(Object state comparisons)
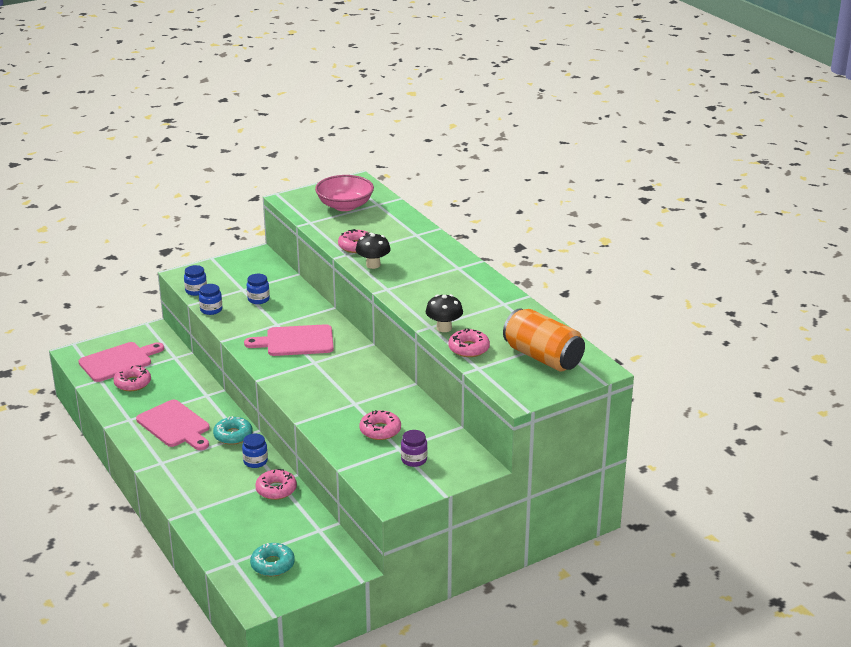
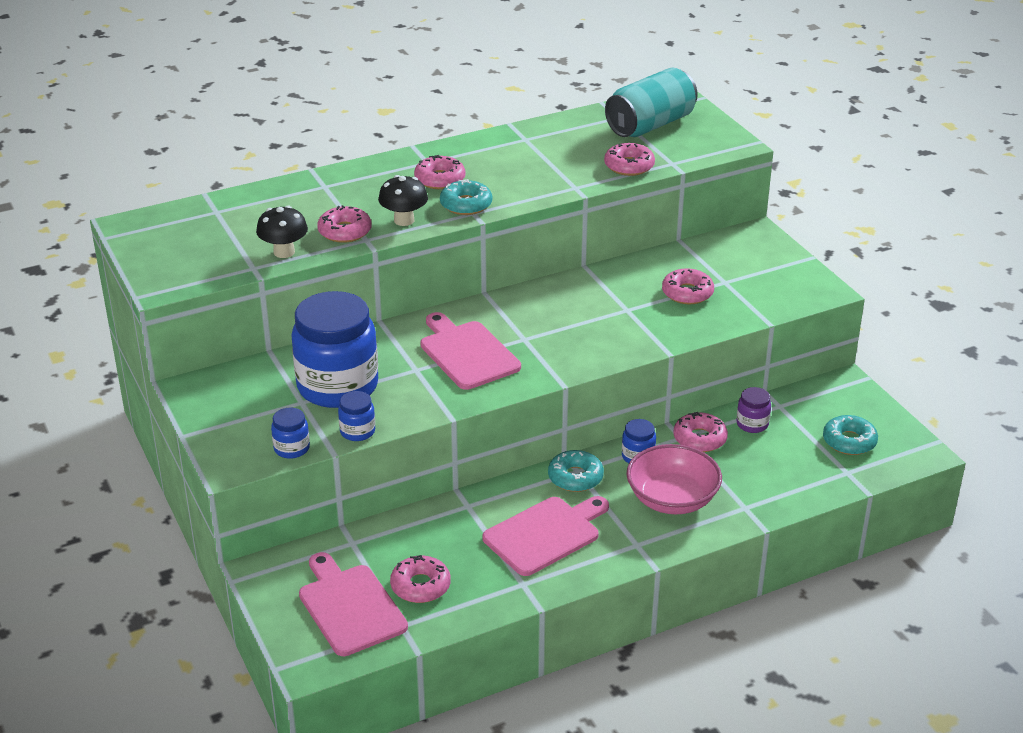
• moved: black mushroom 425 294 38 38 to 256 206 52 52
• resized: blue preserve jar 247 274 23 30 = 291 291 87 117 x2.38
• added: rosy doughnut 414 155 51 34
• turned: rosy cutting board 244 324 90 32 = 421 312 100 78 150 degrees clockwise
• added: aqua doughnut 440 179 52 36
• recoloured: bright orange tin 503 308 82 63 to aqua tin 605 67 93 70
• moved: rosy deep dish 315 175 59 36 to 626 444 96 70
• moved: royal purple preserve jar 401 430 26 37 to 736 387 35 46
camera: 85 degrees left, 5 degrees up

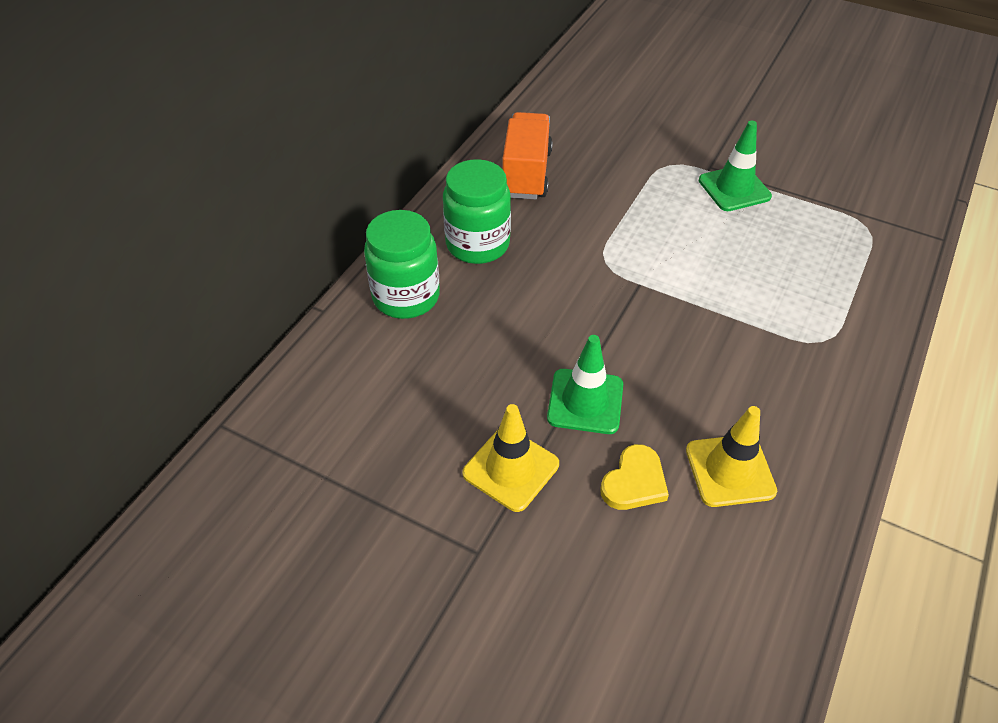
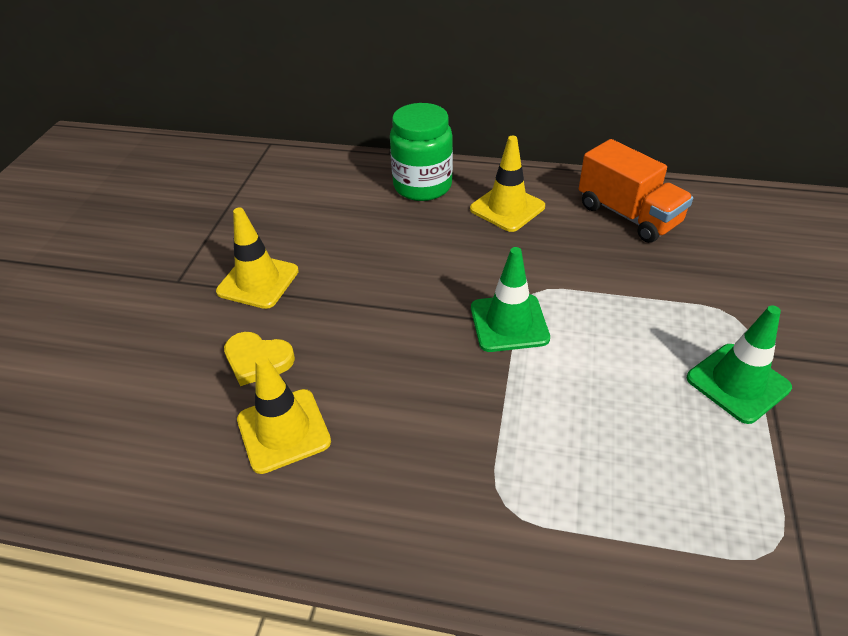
• replaced: emerald preserve jar 443 159 68 105 to golden road cone 470 136 75 96
• moved: emerald road cone 547 335 76 99 to 471 247 79 105
• turned: bright orange lorry 502 112 51 88 = 579 139 114 104 60 degrees clockwise
camera: 75 degrees right, 5 degrees down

**Directions for this task:** Print each entry shown above with exact wording and no pictures.

**Response box:**
• moved: black mushroom 425 294 38 38 to 256 206 52 52
• resized: blue preserve jar 247 274 23 30 = 291 291 87 117 x2.38
• added: rosy doughnut 414 155 51 34
• turned: rosy cutting board 244 324 90 32 = 421 312 100 78 150 degrees clockwise
• added: aqua doughnut 440 179 52 36
• recoloured: bright orange tin 503 308 82 63 to aqua tin 605 67 93 70
• moved: rosy deep dish 315 175 59 36 to 626 444 96 70
• moved: royal purple preserve jar 401 430 26 37 to 736 387 35 46
camera: 85 degrees left, 5 degrees up

• replaced: emerald preserve jar 443 159 68 105 to golden road cone 470 136 75 96
• moved: emerald road cone 547 335 76 99 to 471 247 79 105
• turned: bright orange lorry 502 112 51 88 = 579 139 114 104 60 degrees clockwise
camera: 75 degrees right, 5 degrees down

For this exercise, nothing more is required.